■ **RECORD SET**
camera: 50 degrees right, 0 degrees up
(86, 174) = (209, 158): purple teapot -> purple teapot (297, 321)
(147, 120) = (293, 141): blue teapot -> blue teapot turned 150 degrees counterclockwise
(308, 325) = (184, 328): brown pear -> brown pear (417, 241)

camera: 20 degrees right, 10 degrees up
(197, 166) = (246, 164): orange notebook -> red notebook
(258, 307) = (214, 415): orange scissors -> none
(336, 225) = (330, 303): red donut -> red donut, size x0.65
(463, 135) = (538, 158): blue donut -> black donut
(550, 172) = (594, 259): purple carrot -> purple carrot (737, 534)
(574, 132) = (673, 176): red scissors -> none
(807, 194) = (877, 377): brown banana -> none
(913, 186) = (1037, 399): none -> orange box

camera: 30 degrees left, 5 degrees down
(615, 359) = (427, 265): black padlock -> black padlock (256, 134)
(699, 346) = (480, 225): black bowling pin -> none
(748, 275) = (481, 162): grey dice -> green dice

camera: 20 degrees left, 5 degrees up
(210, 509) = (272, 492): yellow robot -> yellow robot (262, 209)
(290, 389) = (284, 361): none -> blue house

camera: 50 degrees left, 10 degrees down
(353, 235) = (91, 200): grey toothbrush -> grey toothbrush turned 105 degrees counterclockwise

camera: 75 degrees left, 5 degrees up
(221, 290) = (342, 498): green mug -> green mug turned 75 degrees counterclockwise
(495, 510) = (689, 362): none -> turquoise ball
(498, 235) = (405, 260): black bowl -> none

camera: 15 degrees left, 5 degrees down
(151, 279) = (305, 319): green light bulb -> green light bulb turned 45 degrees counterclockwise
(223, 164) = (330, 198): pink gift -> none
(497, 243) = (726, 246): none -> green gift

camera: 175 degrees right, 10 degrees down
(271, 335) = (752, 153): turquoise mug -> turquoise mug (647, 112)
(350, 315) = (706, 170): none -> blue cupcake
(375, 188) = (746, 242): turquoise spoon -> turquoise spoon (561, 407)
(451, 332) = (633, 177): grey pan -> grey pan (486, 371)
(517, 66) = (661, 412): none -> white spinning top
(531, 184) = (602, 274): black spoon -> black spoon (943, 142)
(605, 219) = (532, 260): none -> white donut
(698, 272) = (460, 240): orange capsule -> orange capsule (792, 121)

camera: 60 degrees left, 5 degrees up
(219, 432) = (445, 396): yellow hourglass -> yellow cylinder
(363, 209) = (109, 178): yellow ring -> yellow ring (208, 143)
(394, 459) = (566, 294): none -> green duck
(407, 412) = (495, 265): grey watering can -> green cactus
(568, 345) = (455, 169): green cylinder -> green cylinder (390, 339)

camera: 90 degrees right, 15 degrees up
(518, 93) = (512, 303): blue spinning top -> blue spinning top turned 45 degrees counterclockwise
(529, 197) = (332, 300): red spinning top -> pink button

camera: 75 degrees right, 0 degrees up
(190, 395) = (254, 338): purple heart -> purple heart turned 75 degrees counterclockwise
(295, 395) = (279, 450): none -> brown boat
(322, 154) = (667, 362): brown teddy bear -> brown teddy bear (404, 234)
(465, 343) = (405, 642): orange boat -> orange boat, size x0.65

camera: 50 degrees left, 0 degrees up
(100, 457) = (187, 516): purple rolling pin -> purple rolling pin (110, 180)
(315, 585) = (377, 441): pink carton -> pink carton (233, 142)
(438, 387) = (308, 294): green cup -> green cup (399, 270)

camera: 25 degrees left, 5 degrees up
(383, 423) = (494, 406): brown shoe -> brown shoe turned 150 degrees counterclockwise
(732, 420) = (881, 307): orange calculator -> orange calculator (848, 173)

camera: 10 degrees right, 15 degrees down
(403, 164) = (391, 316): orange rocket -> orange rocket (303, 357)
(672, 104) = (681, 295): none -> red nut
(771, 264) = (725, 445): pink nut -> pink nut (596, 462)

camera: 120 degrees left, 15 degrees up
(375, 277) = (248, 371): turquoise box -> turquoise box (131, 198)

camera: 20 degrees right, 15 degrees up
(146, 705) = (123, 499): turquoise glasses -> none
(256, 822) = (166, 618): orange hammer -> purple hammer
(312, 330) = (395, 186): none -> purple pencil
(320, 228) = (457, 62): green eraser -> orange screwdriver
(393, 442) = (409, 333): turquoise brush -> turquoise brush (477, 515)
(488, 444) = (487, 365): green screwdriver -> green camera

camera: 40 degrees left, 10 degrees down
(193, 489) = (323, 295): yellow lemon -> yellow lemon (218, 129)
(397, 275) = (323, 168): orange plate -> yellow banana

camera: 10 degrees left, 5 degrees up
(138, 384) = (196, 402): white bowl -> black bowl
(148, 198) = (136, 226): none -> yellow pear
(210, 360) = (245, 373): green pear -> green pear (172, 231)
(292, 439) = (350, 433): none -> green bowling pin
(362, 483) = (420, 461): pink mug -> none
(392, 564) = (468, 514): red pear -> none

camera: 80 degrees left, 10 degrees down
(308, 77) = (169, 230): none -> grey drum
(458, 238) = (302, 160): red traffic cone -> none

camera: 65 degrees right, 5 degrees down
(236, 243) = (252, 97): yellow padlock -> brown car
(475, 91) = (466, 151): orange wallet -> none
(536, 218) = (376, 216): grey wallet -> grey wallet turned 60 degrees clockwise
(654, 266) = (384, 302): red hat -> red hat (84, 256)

■ **TASK DESCRIPTION**
Where the line holding "(375, 188) = (746, 242): turquoise" appears in the listing above, start reproducing exactly, and end with the line holding "(568, 345) = (455, 169): green".

■ **OUTPUT BELOW**
(375, 188) = (746, 242): turquoise spoon -> turquoise spoon (561, 407)
(451, 332) = (633, 177): grey pan -> grey pan (486, 371)
(517, 66) = (661, 412): none -> white spinning top
(531, 184) = (602, 274): black spoon -> black spoon (943, 142)
(605, 219) = (532, 260): none -> white donut
(698, 272) = (460, 240): orange capsule -> orange capsule (792, 121)

camera: 60 degrees left, 5 degrees up
(219, 432) = (445, 396): yellow hourglass -> yellow cylinder
(363, 209) = (109, 178): yellow ring -> yellow ring (208, 143)
(394, 459) = (566, 294): none -> green duck
(407, 412) = (495, 265): grey watering can -> green cactus
(568, 345) = (455, 169): green cylinder -> green cylinder (390, 339)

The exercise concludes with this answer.